▶ _How to complete this task_
All the lines below should be set down exactly, with no picture carried into the copy.

+++ Exercise data +++

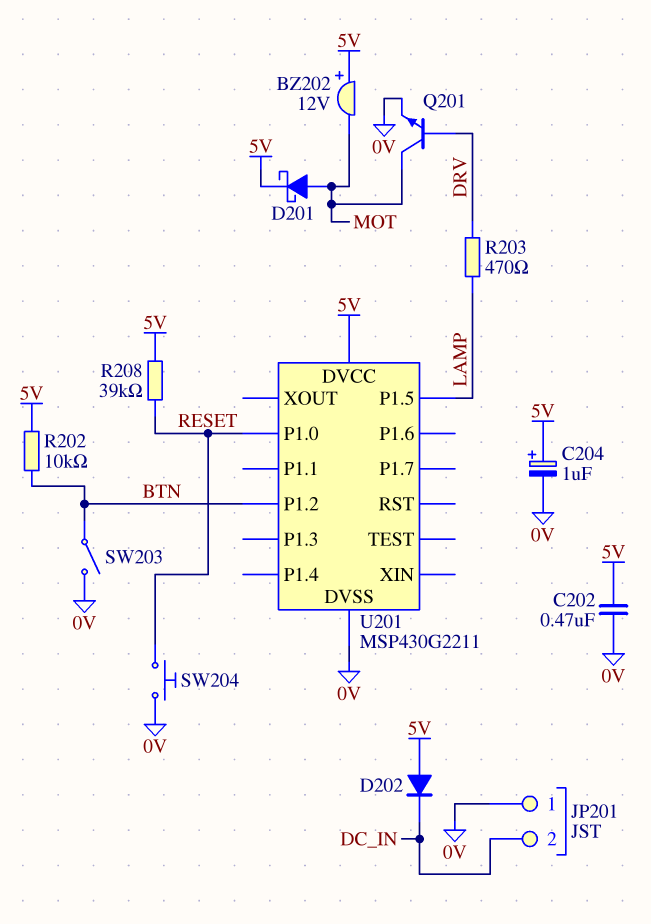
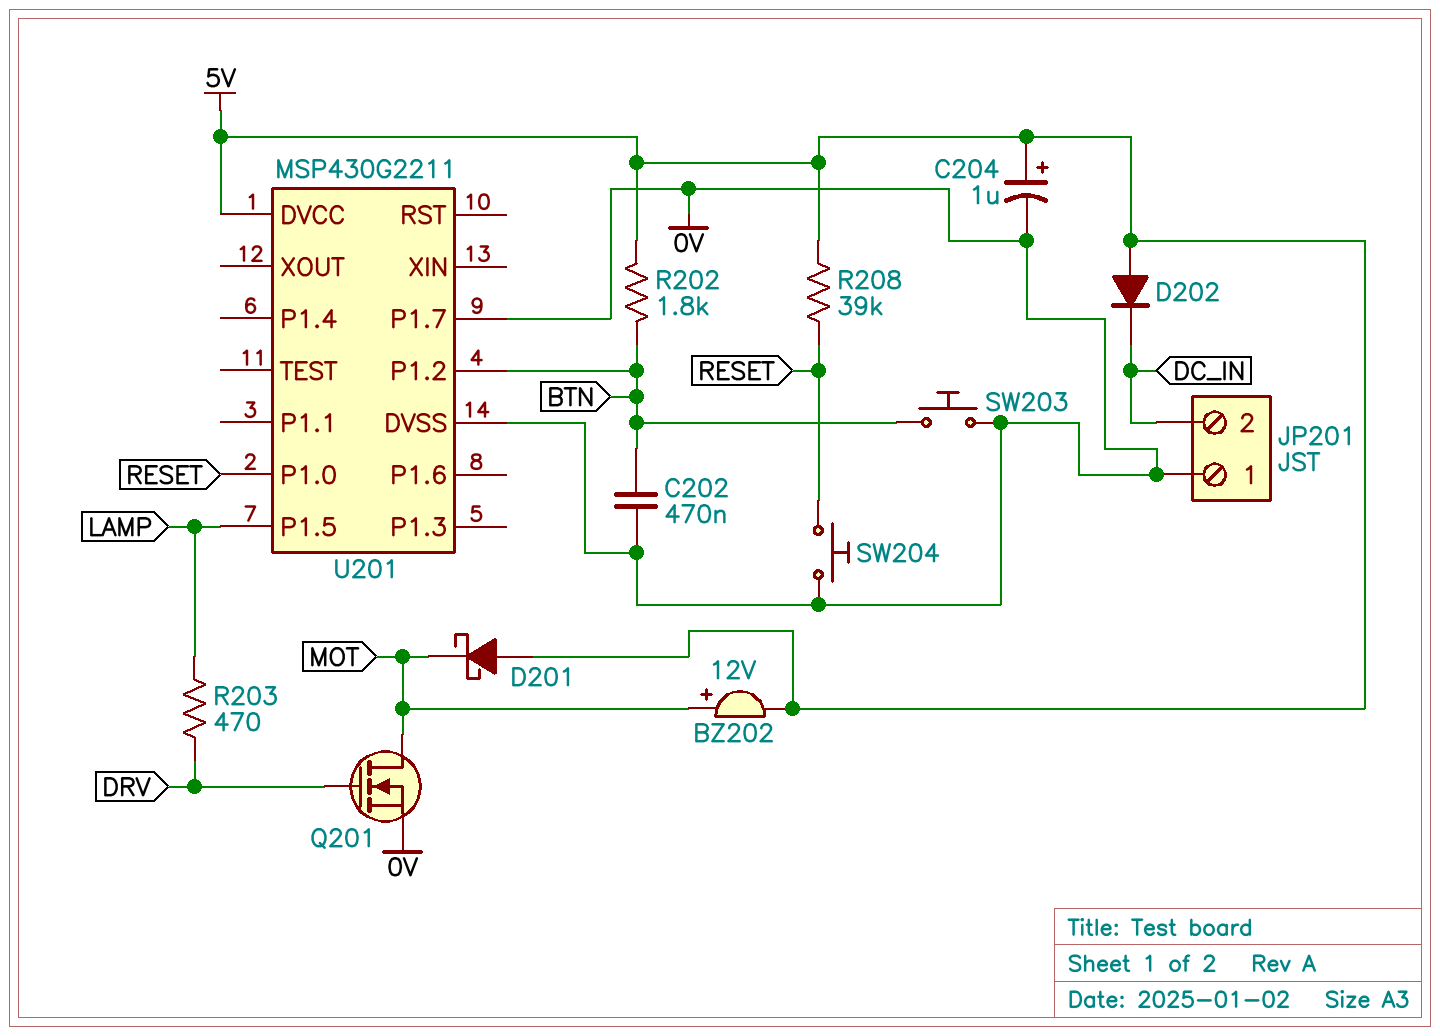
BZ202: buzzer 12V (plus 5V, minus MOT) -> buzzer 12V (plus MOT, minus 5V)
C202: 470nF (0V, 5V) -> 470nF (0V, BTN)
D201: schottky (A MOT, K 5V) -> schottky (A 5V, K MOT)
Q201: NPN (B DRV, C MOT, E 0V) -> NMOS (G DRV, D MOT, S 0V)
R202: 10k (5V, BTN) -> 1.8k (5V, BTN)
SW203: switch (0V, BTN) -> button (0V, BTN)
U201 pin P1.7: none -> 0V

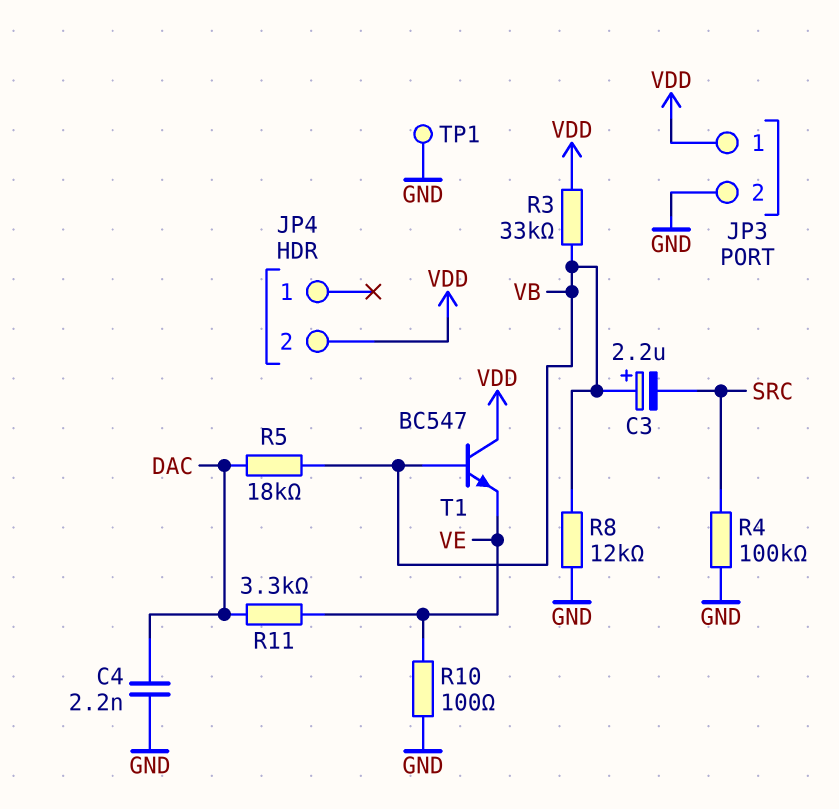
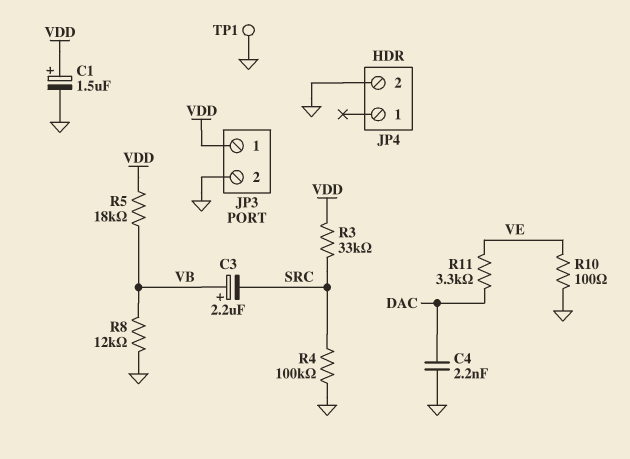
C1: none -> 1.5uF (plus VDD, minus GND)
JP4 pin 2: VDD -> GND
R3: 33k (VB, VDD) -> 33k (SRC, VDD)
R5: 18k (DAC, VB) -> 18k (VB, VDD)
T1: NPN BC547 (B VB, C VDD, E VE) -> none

+++

▶ _Response to this task_
BZ202: buzzer 12V (plus 5V, minus MOT) -> buzzer 12V (plus MOT, minus 5V)
C202: 470nF (0V, 5V) -> 470nF (0V, BTN)
D201: schottky (A MOT, K 5V) -> schottky (A 5V, K MOT)
Q201: NPN (B DRV, C MOT, E 0V) -> NMOS (G DRV, D MOT, S 0V)
R202: 10k (5V, BTN) -> 1.8k (5V, BTN)
SW203: switch (0V, BTN) -> button (0V, BTN)
U201 pin P1.7: none -> 0V

C1: none -> 1.5uF (plus VDD, minus GND)
JP4 pin 2: VDD -> GND
R3: 33k (VB, VDD) -> 33k (SRC, VDD)
R5: 18k (DAC, VB) -> 18k (VB, VDD)
T1: NPN BC547 (B VB, C VDD, E VE) -> none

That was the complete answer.